___ Data extract

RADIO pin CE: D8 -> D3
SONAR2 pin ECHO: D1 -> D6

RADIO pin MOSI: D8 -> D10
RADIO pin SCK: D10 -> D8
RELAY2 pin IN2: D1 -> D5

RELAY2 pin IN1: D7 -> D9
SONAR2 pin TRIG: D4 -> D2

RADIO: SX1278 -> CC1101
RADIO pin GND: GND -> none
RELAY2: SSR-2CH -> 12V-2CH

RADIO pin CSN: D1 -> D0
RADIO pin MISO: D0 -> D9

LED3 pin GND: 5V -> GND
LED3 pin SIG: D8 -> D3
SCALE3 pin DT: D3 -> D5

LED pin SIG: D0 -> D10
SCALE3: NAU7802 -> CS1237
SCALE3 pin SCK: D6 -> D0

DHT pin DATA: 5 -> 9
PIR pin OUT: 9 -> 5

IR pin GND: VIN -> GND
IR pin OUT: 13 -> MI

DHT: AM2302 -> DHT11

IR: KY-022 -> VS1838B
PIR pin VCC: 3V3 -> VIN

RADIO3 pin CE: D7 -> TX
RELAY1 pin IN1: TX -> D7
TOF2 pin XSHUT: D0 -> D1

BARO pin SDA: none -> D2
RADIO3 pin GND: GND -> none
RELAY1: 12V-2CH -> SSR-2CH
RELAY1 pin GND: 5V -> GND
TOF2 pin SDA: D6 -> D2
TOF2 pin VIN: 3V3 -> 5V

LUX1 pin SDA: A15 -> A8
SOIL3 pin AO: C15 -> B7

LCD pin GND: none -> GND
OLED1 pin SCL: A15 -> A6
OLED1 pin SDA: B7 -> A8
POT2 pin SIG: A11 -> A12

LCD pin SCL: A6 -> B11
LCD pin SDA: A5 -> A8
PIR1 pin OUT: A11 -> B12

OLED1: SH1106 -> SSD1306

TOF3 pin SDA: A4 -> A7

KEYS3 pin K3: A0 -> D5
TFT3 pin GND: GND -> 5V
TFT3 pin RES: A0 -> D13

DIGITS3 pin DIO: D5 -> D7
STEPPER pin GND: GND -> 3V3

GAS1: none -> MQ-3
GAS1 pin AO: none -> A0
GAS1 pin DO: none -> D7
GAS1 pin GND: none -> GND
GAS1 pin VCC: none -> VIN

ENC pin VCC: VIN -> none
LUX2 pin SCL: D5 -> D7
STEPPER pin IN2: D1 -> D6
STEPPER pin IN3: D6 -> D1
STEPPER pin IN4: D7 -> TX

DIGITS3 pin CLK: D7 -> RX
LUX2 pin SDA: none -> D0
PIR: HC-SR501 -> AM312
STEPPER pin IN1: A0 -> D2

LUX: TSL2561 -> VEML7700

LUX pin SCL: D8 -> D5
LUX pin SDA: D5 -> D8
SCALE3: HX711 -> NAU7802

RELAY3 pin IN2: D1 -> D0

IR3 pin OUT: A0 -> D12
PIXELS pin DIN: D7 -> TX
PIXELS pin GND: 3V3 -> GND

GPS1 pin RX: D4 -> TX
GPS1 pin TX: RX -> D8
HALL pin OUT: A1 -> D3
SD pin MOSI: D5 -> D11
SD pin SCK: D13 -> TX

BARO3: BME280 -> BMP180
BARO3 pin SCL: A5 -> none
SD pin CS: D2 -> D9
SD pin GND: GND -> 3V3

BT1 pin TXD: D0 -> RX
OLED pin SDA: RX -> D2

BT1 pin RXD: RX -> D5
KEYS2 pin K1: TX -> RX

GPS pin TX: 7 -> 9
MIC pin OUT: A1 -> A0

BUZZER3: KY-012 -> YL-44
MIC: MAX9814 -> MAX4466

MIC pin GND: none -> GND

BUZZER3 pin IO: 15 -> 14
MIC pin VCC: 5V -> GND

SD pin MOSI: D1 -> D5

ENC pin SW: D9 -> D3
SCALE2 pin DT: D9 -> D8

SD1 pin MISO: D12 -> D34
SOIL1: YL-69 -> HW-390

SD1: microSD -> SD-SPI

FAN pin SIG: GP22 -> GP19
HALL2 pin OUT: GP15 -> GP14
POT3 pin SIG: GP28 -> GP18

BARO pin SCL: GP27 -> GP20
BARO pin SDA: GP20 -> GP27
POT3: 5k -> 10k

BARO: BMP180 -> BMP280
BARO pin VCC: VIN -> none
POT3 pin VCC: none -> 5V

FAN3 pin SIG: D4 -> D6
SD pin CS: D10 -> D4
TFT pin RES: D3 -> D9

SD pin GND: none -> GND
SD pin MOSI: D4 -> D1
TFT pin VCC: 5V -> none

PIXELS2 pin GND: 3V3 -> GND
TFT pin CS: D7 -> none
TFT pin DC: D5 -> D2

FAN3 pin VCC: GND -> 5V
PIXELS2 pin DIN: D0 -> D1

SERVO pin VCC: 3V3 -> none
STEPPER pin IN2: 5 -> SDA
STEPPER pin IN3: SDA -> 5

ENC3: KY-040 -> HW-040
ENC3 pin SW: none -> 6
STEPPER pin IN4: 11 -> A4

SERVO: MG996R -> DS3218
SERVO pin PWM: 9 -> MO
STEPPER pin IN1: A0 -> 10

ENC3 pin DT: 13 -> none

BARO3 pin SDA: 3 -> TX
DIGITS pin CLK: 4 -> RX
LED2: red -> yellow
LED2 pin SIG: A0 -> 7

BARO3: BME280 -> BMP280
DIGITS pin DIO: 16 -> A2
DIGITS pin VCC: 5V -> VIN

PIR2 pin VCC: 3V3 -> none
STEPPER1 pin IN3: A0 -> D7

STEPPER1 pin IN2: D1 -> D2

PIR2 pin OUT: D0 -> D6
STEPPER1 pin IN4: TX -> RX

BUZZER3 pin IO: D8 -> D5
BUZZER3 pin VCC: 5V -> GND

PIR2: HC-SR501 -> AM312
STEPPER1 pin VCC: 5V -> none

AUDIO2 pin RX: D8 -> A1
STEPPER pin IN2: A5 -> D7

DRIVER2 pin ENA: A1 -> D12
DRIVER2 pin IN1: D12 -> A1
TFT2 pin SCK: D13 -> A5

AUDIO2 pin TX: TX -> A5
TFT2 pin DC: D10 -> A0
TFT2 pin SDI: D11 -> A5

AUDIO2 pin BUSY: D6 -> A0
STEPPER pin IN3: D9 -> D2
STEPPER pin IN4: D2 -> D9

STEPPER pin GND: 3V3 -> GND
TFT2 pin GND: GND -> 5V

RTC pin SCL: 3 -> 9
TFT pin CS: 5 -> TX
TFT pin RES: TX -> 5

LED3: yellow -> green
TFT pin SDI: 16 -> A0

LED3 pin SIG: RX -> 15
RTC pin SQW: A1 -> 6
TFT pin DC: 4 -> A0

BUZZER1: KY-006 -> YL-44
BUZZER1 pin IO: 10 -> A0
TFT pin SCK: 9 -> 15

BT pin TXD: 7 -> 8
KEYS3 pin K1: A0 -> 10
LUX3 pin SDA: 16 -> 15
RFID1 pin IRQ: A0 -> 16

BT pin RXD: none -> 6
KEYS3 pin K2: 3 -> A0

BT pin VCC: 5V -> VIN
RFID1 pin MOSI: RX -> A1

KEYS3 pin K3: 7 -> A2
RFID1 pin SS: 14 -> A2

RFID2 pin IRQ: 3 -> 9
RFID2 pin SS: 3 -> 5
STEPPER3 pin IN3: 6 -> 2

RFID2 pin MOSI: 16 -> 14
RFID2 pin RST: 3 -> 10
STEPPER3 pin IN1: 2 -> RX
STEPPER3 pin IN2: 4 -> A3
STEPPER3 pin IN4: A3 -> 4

______

What is expected: Using the data above, reproduce exactly the lines between those holding "TFT3 pin GND: GND -> 5V" and "LUX pin SCL: D8 -> D5", inclusive, and no others.

Finished exercise:
TFT3 pin GND: GND -> 5V
TFT3 pin RES: A0 -> D13

DIGITS3 pin DIO: D5 -> D7
STEPPER pin GND: GND -> 3V3

GAS1: none -> MQ-3
GAS1 pin AO: none -> A0
GAS1 pin DO: none -> D7
GAS1 pin GND: none -> GND
GAS1 pin VCC: none -> VIN

ENC pin VCC: VIN -> none
LUX2 pin SCL: D5 -> D7
STEPPER pin IN2: D1 -> D6
STEPPER pin IN3: D6 -> D1
STEPPER pin IN4: D7 -> TX

DIGITS3 pin CLK: D7 -> RX
LUX2 pin SDA: none -> D0
PIR: HC-SR501 -> AM312
STEPPER pin IN1: A0 -> D2

LUX: TSL2561 -> VEML7700

LUX pin SCL: D8 -> D5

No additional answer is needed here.